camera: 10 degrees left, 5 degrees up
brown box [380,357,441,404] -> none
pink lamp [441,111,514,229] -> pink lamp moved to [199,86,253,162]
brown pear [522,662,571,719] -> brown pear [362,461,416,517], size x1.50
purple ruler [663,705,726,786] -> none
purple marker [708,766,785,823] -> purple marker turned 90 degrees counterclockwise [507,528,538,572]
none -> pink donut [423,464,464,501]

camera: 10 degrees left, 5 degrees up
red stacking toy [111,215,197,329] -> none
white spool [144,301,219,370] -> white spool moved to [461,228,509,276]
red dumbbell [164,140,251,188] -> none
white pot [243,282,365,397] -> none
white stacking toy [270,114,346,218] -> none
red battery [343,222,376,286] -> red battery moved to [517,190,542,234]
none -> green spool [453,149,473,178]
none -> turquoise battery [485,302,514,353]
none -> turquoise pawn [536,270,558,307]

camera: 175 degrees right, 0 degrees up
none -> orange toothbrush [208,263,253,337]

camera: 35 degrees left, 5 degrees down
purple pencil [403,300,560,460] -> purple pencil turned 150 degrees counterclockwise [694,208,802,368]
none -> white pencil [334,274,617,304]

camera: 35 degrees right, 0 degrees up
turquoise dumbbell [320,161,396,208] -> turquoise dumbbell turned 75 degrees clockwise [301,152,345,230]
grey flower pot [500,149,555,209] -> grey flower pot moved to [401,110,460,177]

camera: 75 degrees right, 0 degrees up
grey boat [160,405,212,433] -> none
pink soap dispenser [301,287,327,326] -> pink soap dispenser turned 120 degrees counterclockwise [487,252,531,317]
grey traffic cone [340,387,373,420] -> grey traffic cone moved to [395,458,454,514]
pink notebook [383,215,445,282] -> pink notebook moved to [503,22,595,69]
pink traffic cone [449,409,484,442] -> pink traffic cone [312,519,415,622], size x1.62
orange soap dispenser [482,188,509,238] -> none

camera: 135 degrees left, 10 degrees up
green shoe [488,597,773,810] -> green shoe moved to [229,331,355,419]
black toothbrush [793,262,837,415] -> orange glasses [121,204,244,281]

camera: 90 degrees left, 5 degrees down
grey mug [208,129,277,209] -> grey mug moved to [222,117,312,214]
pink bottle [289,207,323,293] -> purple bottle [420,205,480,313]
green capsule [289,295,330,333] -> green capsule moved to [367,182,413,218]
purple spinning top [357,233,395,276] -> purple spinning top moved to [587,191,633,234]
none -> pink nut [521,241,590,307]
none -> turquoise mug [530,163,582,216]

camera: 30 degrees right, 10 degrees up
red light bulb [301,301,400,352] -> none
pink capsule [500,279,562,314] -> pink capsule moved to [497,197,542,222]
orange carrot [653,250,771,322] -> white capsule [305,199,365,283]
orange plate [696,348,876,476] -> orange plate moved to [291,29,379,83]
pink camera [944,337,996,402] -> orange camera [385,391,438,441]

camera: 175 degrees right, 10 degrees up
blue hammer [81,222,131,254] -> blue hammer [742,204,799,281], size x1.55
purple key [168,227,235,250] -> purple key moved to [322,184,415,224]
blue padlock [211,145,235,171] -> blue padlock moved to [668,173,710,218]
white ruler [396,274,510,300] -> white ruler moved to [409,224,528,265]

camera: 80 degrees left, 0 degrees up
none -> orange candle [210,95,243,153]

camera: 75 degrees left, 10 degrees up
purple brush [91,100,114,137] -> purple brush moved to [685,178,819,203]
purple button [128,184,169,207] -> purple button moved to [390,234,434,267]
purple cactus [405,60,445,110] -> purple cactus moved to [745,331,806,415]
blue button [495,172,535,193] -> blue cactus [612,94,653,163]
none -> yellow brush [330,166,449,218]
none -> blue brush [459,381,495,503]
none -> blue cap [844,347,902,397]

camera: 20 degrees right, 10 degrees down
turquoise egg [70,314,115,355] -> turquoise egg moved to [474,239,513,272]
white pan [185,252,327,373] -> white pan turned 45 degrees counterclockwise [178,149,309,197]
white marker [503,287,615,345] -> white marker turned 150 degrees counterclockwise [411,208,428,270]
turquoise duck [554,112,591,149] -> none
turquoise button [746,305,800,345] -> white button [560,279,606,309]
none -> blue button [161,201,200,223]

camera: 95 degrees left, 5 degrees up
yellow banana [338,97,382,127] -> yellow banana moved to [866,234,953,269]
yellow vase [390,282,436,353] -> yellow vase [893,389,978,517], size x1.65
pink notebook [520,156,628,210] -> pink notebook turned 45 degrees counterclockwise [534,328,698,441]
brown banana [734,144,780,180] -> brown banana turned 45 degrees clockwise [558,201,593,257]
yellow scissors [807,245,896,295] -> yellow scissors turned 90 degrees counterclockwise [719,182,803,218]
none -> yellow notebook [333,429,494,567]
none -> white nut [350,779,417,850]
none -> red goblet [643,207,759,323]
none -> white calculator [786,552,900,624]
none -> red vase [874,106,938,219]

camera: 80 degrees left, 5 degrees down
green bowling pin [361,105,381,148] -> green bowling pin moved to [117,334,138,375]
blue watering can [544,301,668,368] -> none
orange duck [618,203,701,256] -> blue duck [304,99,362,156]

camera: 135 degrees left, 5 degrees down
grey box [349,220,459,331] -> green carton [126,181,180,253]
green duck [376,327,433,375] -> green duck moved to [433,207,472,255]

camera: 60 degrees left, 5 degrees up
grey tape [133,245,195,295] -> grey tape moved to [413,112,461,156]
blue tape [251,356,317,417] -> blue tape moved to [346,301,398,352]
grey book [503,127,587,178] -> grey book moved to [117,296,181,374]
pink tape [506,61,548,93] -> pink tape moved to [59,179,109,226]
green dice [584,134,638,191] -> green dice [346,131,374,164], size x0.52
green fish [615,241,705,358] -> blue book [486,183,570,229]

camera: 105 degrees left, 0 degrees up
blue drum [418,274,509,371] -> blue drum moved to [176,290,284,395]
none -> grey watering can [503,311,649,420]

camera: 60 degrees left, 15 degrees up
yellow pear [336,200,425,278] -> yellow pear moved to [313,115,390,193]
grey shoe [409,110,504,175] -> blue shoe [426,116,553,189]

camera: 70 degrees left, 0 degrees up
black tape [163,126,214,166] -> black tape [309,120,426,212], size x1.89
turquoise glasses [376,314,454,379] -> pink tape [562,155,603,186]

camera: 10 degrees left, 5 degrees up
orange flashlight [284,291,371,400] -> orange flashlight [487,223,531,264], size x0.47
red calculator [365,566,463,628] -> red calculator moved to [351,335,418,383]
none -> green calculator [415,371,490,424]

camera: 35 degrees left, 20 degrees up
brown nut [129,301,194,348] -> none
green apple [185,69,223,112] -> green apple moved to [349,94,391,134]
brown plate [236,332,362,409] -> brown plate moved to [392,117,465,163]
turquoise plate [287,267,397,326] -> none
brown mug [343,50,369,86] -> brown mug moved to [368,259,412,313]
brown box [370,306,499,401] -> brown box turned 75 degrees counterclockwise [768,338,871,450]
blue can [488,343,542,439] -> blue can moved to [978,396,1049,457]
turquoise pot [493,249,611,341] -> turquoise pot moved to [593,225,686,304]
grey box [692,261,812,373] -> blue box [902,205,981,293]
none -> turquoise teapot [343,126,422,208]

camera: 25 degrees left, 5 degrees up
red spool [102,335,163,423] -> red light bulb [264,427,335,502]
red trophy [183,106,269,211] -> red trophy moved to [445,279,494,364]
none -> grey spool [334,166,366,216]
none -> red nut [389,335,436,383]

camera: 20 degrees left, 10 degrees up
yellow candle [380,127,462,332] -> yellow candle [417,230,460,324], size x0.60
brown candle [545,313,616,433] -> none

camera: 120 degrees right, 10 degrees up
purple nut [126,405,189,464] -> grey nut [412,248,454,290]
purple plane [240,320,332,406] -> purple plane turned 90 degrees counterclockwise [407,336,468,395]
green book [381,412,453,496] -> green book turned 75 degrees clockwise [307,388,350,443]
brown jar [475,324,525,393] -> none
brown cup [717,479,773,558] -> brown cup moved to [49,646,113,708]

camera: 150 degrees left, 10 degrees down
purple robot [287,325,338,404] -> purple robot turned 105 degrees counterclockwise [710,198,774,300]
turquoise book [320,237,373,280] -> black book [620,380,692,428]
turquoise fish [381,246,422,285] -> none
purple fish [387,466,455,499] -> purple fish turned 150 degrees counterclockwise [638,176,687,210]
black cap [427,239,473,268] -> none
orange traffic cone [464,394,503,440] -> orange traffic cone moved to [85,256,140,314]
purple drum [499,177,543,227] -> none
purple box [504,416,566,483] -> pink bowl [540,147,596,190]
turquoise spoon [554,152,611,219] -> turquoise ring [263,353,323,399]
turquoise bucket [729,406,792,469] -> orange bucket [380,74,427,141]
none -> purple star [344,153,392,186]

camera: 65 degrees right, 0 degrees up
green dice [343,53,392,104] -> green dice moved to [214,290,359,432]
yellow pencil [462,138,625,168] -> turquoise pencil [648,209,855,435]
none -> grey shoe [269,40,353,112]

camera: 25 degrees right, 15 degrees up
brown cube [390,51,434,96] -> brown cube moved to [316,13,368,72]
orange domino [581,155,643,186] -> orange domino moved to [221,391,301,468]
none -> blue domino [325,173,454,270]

*What the task requires*
Reproduce the lines of the entries above from the one with "white spool [144,301,219,370]" to the one with "purple pencil [403,300,560,460]", both included, exactly and without any other line.

*Your response*
white spool [144,301,219,370] -> white spool moved to [461,228,509,276]
red dumbbell [164,140,251,188] -> none
white pot [243,282,365,397] -> none
white stacking toy [270,114,346,218] -> none
red battery [343,222,376,286] -> red battery moved to [517,190,542,234]
none -> green spool [453,149,473,178]
none -> turquoise battery [485,302,514,353]
none -> turquoise pawn [536,270,558,307]

camera: 175 degrees right, 0 degrees up
none -> orange toothbrush [208,263,253,337]

camera: 35 degrees left, 5 degrees down
purple pencil [403,300,560,460] -> purple pencil turned 150 degrees counterclockwise [694,208,802,368]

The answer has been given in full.